# SOURCE MATERIAL
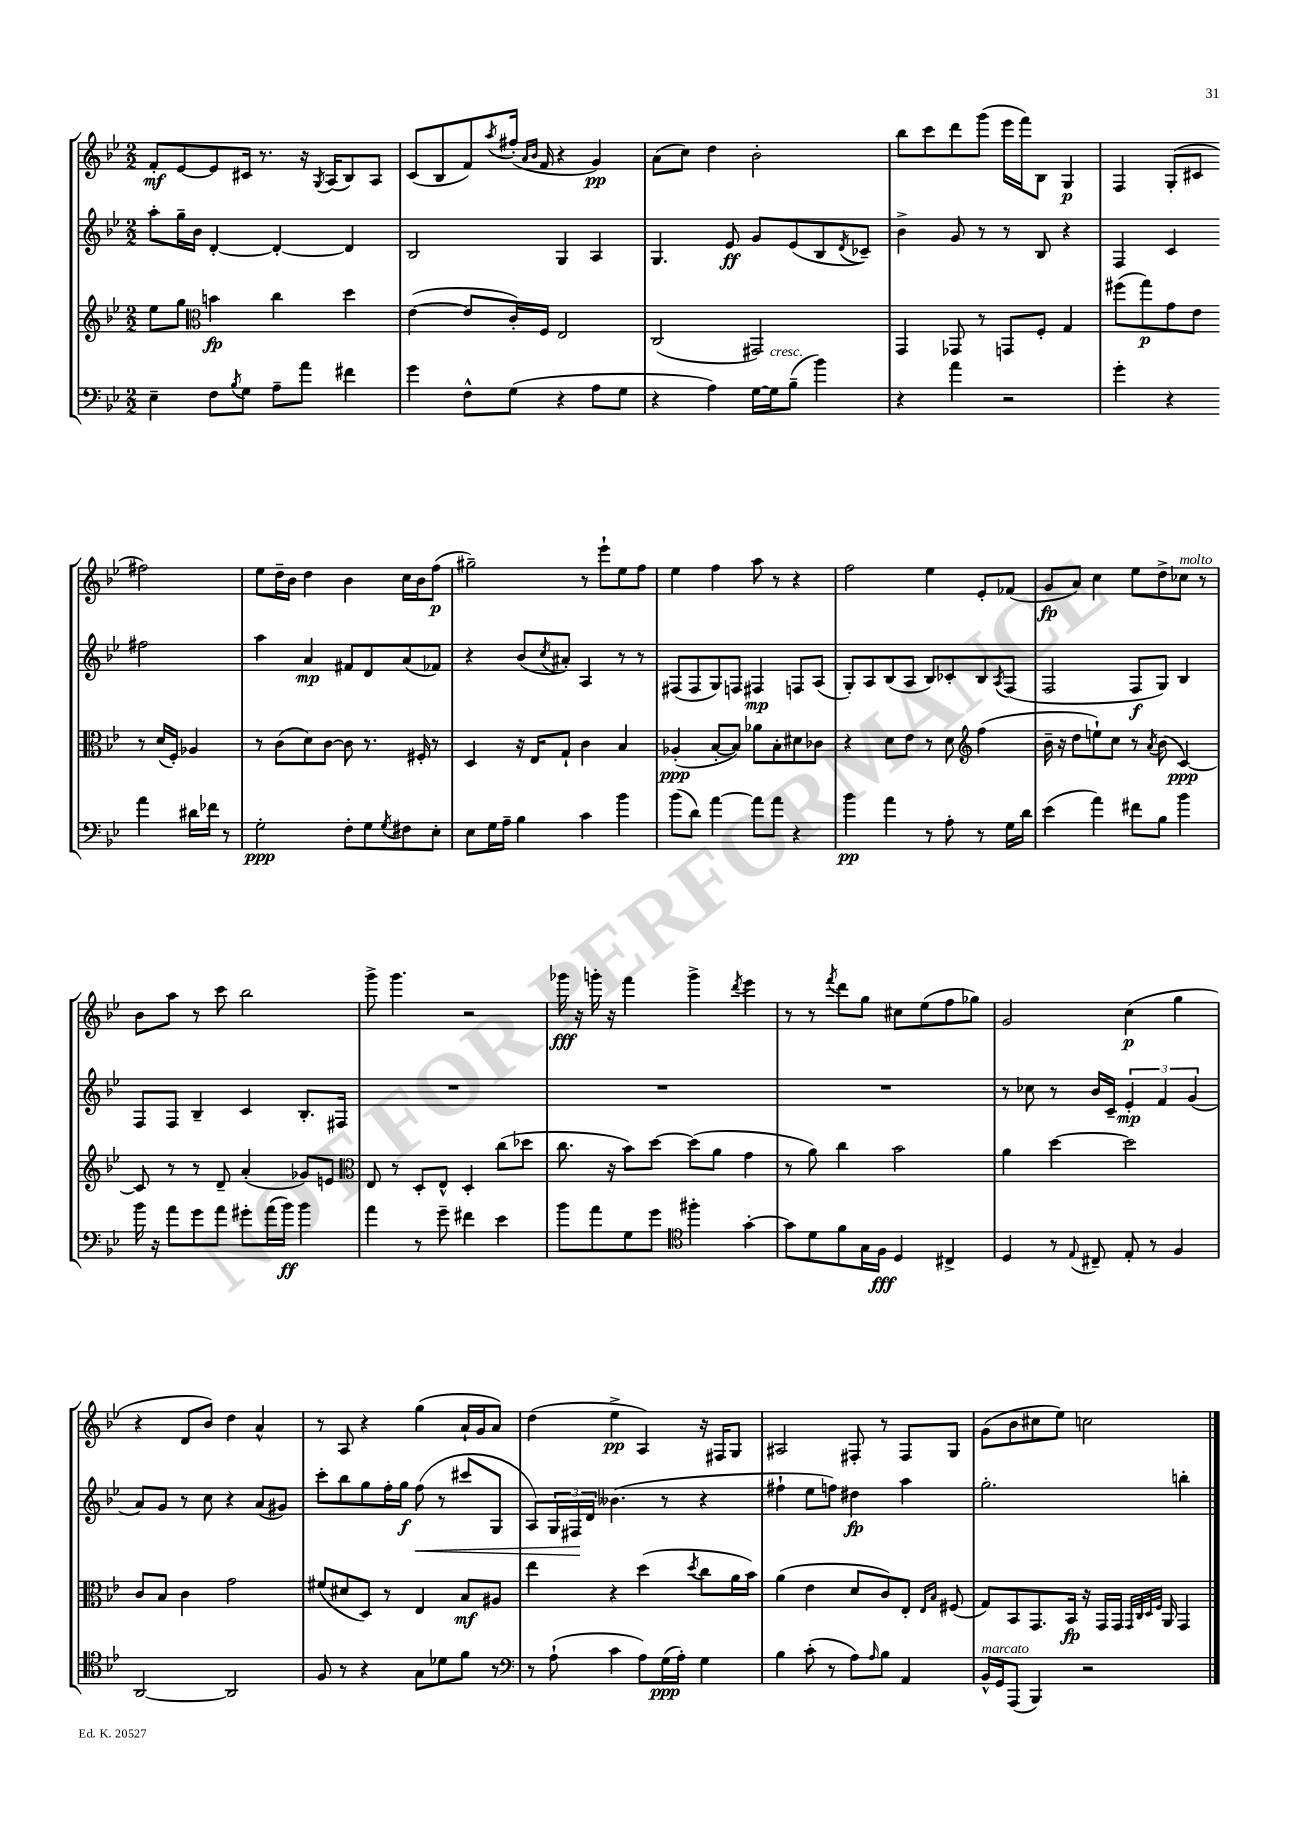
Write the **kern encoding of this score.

**kern	**dynam	**kern	**dynam	**kern	**dynam	**kern	**dynam
*part4	*part4	*part3	*part3	*part2	*part2	*part1	*part1
*staff4	*staff4	*staff3	*staff3	*staff2	*staff2	*staff1	*staff1
*clefF4	*	*clefG2	*	*clefG2	*	*clefG2	*
*k[b-e-]	*	*k[b-e-]	*	*k[b-e-]	*	*k[b-e-]	*
*M2/2	*	*M2/2	*	*M2/2	*	*M2/2	*
=33	=33	=33	=33	=33	=33	=33	=33
4E-~\	.	8ee-\L	.	8aa'\L	.	8f'/L	mf
.	.	8gg\J	.	16gg~\L	.	[8e-/	.
.	.	.	.	16b-\JJ	.	.	.
*	*	*clefC3	*	*	*	*	*
8F\L	.	4bn\	fp	[4d'/	.	8e-/]	.
8qB-/	.	.	.	.	.	.	.
8G\J	.	.	.	.	.	16c#X/Jk	.
.	.	.	.	.	.	8.r	.
8A~\L	.	4cc\	.	4d'/_	.	.	.
8a\J	.	.	.	.	.	16r	.
.	.	.	.	.	.	8qG/	.
.	.	.	.	.	.	(16A/KL	.
4f#X\	.	4dd\	.	4d/]	.	8B-/)	.
.	.	.	.	.	.	8A/J	.
=34	=34	=34	=34	=34	=34	=34	=34
4g\	.	([4e-\	.	2B-/	.	(8c/L	.
.	.	.	.	.	.	8B-/	.
8F^^\L	.	8e-/L]	.	.	.	8f/)	.
.	.	.	.	.	.	8qaa/	.
(8G\J	.	16c'/L)	.	.	.	(16ff#X'/Jk	.
.	.	.	.	.	.	16qqa/LL	.
.	.	.	.	.	.	16qqb-/JJ	.
.	.	16F/JJ	.	.	.	16f/	.
4r	.	2E-/	.	4G/	.	4r	.
8A\L	.	.	.	4A/	.	4g/)	pp
8G\J	.	.	.	.	.	.	.
=35	=35	=35	=35	=35	=35	=35	=35
4r	.	(2C/	.	4.G/	.	(8a\L	.
.	.	.	.	.	.	8cc\J)	.
4A\)	.	.	.	.	.	4dd\	.
.	.	.	.	8e-/	ff	.	.
[16G\LL	.	2GG#X/)	.	8g/L	.	2b-'\	.
!LO:TX:a:i:t=cresc.	!	!	!	!	!	!	!
16G\J]	.	.	.	.	.	.	.
(8B-~\J	.	.	.	(8e-/	.	.	.
4b-\)	.	.	.	8B-/	.	.	.
.	.	.	.	8qd/	.	.	.
.	.	.	.	8c-X~/J)	.	.	.
=36	=36	=36	=36	=36	=36	=36	=36
4r	.	4GG/	.	4b-^\	.	8bb-\L	.
.	.	.	.	.	.	8ccc\	.
4a\	.	8GG-X/	.	8g/	.	8ddd\	.
.	.	8r	.	8r	.	(8ggg\J	.
2r	.	8GGn/L	.	8r	.	16eee-\LL	.
.	.	.	.	.	.	16fff\J)	.
.	.	8F'/J	.	8B-/	.	8B-\J	.
.	.	4G/	.	4r	.	4G/	p
=37	=37	=37	=37	=37	=37	=37	=37
4g'\	.	(8ff#X\L	.	4F/	.	4F/	.
.	.	8gg\)	p	.	.	.	.
4r	.	8g\	.	4c/	.	(8G'/L	.
.	.	8e-\J	.	.	.	8c#X/J	.
4a\	.	8r	.	2ff#X\	.	2ff#X\)	.
.	.	(16d/LL	.	.	.	.	.
.	.	16F'/JJ)	.	.	.	.	.
16d#X\LL	.	4A-X/	.	.	.	.	.
16f-X\JJ	.	.	.	.	.	.	.
8r	.	.	.	.	.	.	.
!!LO:LB:g=z
=38	=38	=38	=38	=38	=38	=38	=38
2G'\	ppp	8r	.	4aa\	.	8ee-\L	.
.	.	(8c\L	.	.	.	16dd~\L	.
.	.	.	.	.	.	16b-\JJ	.
.	.	8d\)	.	4a/	mp	4dd\	.
.	.	[8c\J	.	.	.	.	.
8F'\L	.	8c\]	.	8f#X/L	.	4b-\	.
8G\	.	8.r	.	8d/	.	.	.
8qG/	.	.	.	.	.	.	.
8F#X\	.	.	.	(8a/	.	16cc\LL	.
.	.	16F#X'/	.	.	.	16b-\J	.
8E-'\J	.	8r	.	8f-X/J)	.	(8ff\J	p
=39	=39	=39	=39	=39	=39	=39	=39
8E-\L	.	4D/	.	4r	.	2gg#X~\)	.
16G\L	.	.	.	.	.	.	.
16A~\JJ	.	.	.	.	.	.	.
4B-\	.	16r	.	(8b-/L	.	.	.
.	.	16E-/KL	.	.	.	.	.
.	.	.	.	8qcc/	.	.	.
.	.	8G`/J	.	8a#X'/J)	.	.	.
4c\	.	4c\	.	4A/	.	8r	.
.	.	.	.	.	.	8eee-`\L	.
4b-\	.	4B-/	.	8r	.	8ee-\	.
.	.	.	.	8r	.	8ff\J	.
=40	=40	=40	=40	=40	=40	=40	=40
(8b-\L	.	(4A-X'/	ppp	(8F#X/L	.	4ee-\	.
8d\J)	.	.	.	8F#/	.	.	.
[4a\	.	[8B-'/L	.	8G/)	.	4ff\	.
.	.	8B-/J])	.	8Fn/J	.	.	.
8a\L]	.	8a-X\L	.	4F#X/	mp	8aa\	.
8a\J	.	8B-'\	.	.	.	8r	.
4r	.	8d#X\	.	8Fn/L	.	4r	.
.	.	8c-X\J	.	(8A/J	.	.	.
=41	=41	=41	=41	=41	=41	=41	=41
4b-\	pp	4r	.	8G'/L)	.	2ff\	.
.	.	.	.	8A/	.	.	.
4a\	.	8d\L	.	(8B-/	.	.	.
.	.	8e-\J	.	8A/J	.	.	.
8r	.	8r	.	8B-/L)	.	4ee-\	.
8A'\	.	8d\	.	8c-X'/	.	.	.
*	*	*clefG2	*	*	*	*	*
8r	.	(4ff\	.	8B-/	.	8e-'/L	.
.	.	.	.	8qA/	.	.	.
16G\LL	.	.	.	(8F/J	.	(8f-X/J	.
16d\JJ	.	.	.	.	.	.	.
=42	=42	=42	=42	=42	=42	=42	=42
(4e-\	.	16b-~\	.	2F/	.	8g/L	fp
.	.	16r	.	.	.	.	.
.	.	8dd\L	.	.	.	8a/J)	.
4a\)	.	8een`\)	.	.	.	4cc\	.
.	.	8cc\J	.	.	.	.	.
8f#X\L	.	8r	.	8F/L	f	8ee-\L	.
.	.	8qa/	.	.	.	.	.
8B-\J	.	(8b-\	.	8G/J)	.	8dd^\	.
!	!	!	!	!	!	!LO:TX:a:i:t=molto	!
4b-\	.	[4c/)	ppp	4B-/	.	8cc-X\J	.
.	.	.	.	.	.	8r	.
!!LO:LB:g=z
=43	=43	=43	=43	=43	=43	=43	=43
16b-\	.	8c/]	.	8F/L	.	8b-\L	.
16r	.	.	.	.	.	.	.
8a\L	.	8r	.	8F/J	.	8aa\J	.
8g\	.	8r	.	4B-~/	.	8r	.
8a\J	.	8d~/	.	.	.	8ccc\	.
8g#X'\L	.	(4a'/	.	4c/	.	2bb-\	.
(16a\L	.	.	.	.	.	.	.
16b-\JJ)	ff	.	.	.	.	.	.
4b-\	.	8g-X/L)	.	8.B-'/L	.	.	.
.	.	8en/J	.	.	.	.	.
.	.	.	.	16F#X/Jk	.	.	.
=44	=44	=44	=44	=44	=44	=44	=44
*	*	*clefC3	*	*	*	*	*
4a\	.	8E-/	.	1r	.	8ggg^\	.
.	.	8r	.	.	.	4.ggg\	.
8r	.	8D'/L	.	.	.	.	.
8g~\	.	8E-^^/J	.	.	.	.	.
4f#X\	.	4D'/	.	.	.	2r	.
4e-\	.	(8cc\L	.	.	.	.	.
.	.	8dd-X\J	.	.	.	.	.
=45	=45	=45	=45	=45	=45	=45	=45
8b-\L	.	8.cc\	.	1r	.	16ggg-X\	fff
.	.	.	.	.	.	16r	.
8a\	.	.	.	.	.	16gggn'\	.
.	.	16r	.	.	.	16r	.
8G\	.	8b-\L)	.	.	.	4fff\	.
8g\J	.	[8dd\J	.	.	.	.	.
*clefC4	*	*	*	*	*	*	*
4ff#X'\	.	(8dd\L]	.	.	.	4ggg^\	.
.	.	8a\J	.	.	.	.	.
.	.	.	.	.	.	8qddd/	.
[4g'\	.	4g\	.	.	.	4eee-\	.
=46	=46	=46	=46	=46	=46	=46	=46
8g\L]	.	8r	.	1r	.	8r	.
8d\	.	8a\)	.	.	.	8r	.
.	.	.	.	.	.	8qfff/	.
8f\	.	4cc\	.	.	.	8ddd\L	.
16G\L	.	.	.	.	.	8gg\J	.
16F\JJ	fff	.	.	.	.	.	.
4D/	.	2b-\	.	.	.	8cc#X\L	.
.	.	.	.	.	.	(8ee-\	.
4C#X^/	.	.	.	.	.	8ff\	.
.	.	.	.	.	.	8gg-X\J)	.
=47	=47	=47	=47	=47	=47	=47	=47
4D/	.	4a\	.	8r	.	2g/	.
.	.	.	.	8cc-X\	.	.	.
8r	.	[4dd\	.	8r	.	.	.
8qqE-/	.	.	.	.	.	.	.
8C#X~/	.	.	.	16b-/LL	.	.	.
.	.	.	.	16c~/JJ	.	.	.
8E-'/	.	2dd\]	.	6e-'/	mp	(4cc\	p
8r	.	.	.	.	.	.	.
.	.	.	.	6f/	.	.	.
4F/	.	.	.	.	.	4gg\	.
.	.	.	.	(6g/	.	.	.
!!LO:LB:g=z
=48	=48	=48	=48	=48	=48	=48	=48
[2AA/	.	8c/L	.	8a/L)	.	4r	.
.	.	8B-/J	.	8g/J	.	.	.
.	.	4c\	.	8r	.	8d/L	.
.	.	.	.	8cc\	.	8b-/J)	.
2AA/]	.	2g\	.	4r	.	4dd\	.
.	.	.	.	(8a/L	.	4a^^/	.
.	.	.	.	8g#X/J)	.	.	.
=49	=49	=49	=49	=49	=49	=49	=49
8F/	.	(8f#X/L	.	8ccc'\L	.	8r	.
8r	.	8d#X/	.	8bb-\	.	8A/	.
4r	.	8D/J)	.	8gg\	.	4r	.
.	.	8r	.	16ff'\L	.	.	.
.	.	.	.	16gg\JJ	f	.	.
!	!	!	!	!	!LO:HP:b	!	!
8G\L	.	4E-/	.	(8ff\	<	(4gg\	.
8d-X\	.	.	.	8r	.	.	.
8f\J	.	8B-/L	mf	8ccc#X/L	.	16a`/LL	.
.	.	.	.	.	.	16g/J	.
8r	.	8A#X/J	.	8G/J	.	8a/J)	.
=50	=50	=50	=50	=50	=50	=50	=50
*clefF4	*	*	*	*	*	*	*
8r	.	4ee-\	.	8A/L)	.	(4dd\	.
(8A`\	.	.	.	24G/L	.	.	.
.	.	.	.	24F#X/	.	.	.
.	.	.	.	24d/JJ	[	.	.
4c\	.	4r	.	(4.b--X\	.	4ee-^\	pp
8A\L)	.	(4dd\	.	.	.	4A/)	.
(16G\L	ppp	.	.	8r	.	.	.
16A'\JJ)	.	.	.	.	.	.	.
.	.	8qdd/	.	.	.	.	.
4G\	.	8cc\L	.	4r	.	16r	.
.	.	.	.	.	.	16F#X/KL	.
.	.	16a\L	.	.	.	8G/J	.
.	.	16b-\JJ)	.	.	.	.	.
=51	=51	=51	=51	=51	=51	=51	=51
4B-\	.	(4a\	.	4ff#X`\	.	2A#X/	.
(8c'\	.	4e-\	.	8ee-\L	.	.	.
8r	.	.	.	8ffn\J)	.	.	.
8A\L)	.	8d/L	.	4dd#X\	fp	8F#X'/	.
16qqA/	.	.	.	.	.	.	.
8B-\J	.	8c/)	.	.	.	8r	.
4AA/	.	8E-'/J	.	4aa\	.	8F#/L	.
.	.	16qqE-/LL	.	.	.	.	.
.	.	16qqB-/JJ	.	.	.	.	.
.	.	(8F#X/	.	.	.	8G/J	.
=52	=52	=52	=52	=52	=52	=52	=52
!LO:TX:a:i:t=marcato	!	!	!	!	!	!	!
16BB-^^/LL	.	8G/L)	.	2.gg'\	.	(8g\L	.
16GG/J	.	.	.	.	.	.	.
(8AAA/J	.	8BB-/	.	.	.	8b-\	.
4BBB-/)	.	8.GG/	.	.	.	8cc#X\	.
.	.	.	.	.	.	8ee-\J)	.
.	.	16BB-/Jk	fp	.	.	.	.
2r	.	16r	.	.	.	2ccn\	.
.	.	16GG/LL	.	.	.	.	.
.	.	16GG/JJ	.	.	.	.	.
.	.	32qqGG/LLL	.	.	.	.	.
.	.	32qqC/	.	.	.	.	.
.	.	32qqD/	.	.	.	.	.
.	.	32qqF/JJJ	.	.	.	.	.
.	.	16AA/	.	.	.	.	.
.	.	4GG/	.	4bbn'\	.	.	.
==	==	==	==	==	==	==	==
*-	*-	*-	*-	*-	*-	*-	*-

# TASK DESCRIPTION
Identify each line in the entries above that contains the string "kern", and copy every such line in full.

# RESULT FOR THIS TASK
Write the **kern encoding of this score.
**kern	**dynam	**kern	**dynam	**kern	**dynam	**kern	**dynam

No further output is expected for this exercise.